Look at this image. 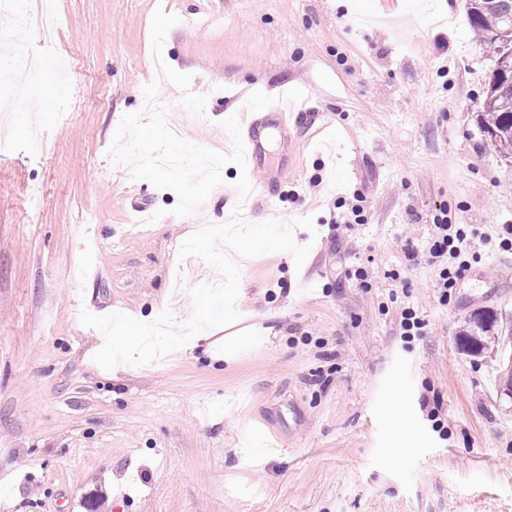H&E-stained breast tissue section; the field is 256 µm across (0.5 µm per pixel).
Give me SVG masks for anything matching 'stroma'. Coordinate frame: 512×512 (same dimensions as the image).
Here are the masks:
<instances>
[{"mask_svg":"<svg viewBox=\"0 0 512 512\" xmlns=\"http://www.w3.org/2000/svg\"><path fill=\"white\" fill-rule=\"evenodd\" d=\"M27 2L0 41L6 62L11 44L46 55L0 135V512H512L507 361L457 348L478 309L512 333V162L478 129L493 57L466 0H57L48 43ZM159 7L178 18L164 61L208 97L200 118L158 82L189 142L223 151L222 120L283 87L312 93L339 156L292 127L273 180L248 173L259 217L312 218L303 265L242 259L235 323L107 371L81 311L167 310L180 331L192 288L222 280L198 258L173 280L182 242L227 222L220 190L176 216L173 191L108 156L156 82ZM357 198L367 223H343ZM443 210L491 238L444 305L422 258ZM406 307L427 323L409 344ZM259 430L282 451L253 449Z\"/></svg>","mask_w":512,"mask_h":512,"instance_id":"35a3bbf8","label":"stroma"}]
</instances>
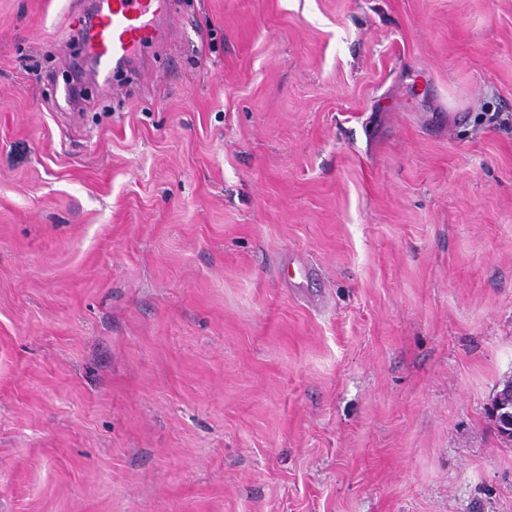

○ ○ ○ ○ ○ ○ ○

__Direction__.
Write out the lines of the listing from the one that holds "Give me SVG" to the very last line, both included, exactly as they appear and without any pictures.

__Final result__.
Give me SVG masks for anything matching 'stroma'. Coordinate frame: 512×512 (same dimensions as the image).
Here are the masks:
<instances>
[{"mask_svg":"<svg viewBox=\"0 0 512 512\" xmlns=\"http://www.w3.org/2000/svg\"><path fill=\"white\" fill-rule=\"evenodd\" d=\"M27 2L0 41L6 62L11 44L46 55L0 135V512H512L507 361L457 348L478 309L512 333V162L478 129L493 57L466 0H57L48 43ZM159 7L178 18L164 61L208 97L200 118L158 82L189 142L223 151L222 120L283 87L312 93L339 156L292 127L273 180L248 173L259 217L312 218L303 265L242 259L235 323L107 371L81 311L167 310L180 331L192 288L222 280L198 258L173 280L182 242L227 222L220 190L176 216L173 191L108 156L156 82ZM357 198L367 223H343ZM443 210L491 238L444 305L422 258ZM406 307L427 323L409 344ZM259 430L282 451L253 449Z\"/></svg>","mask_w":512,"mask_h":512,"instance_id":"35a3bbf8","label":"stroma"}]
</instances>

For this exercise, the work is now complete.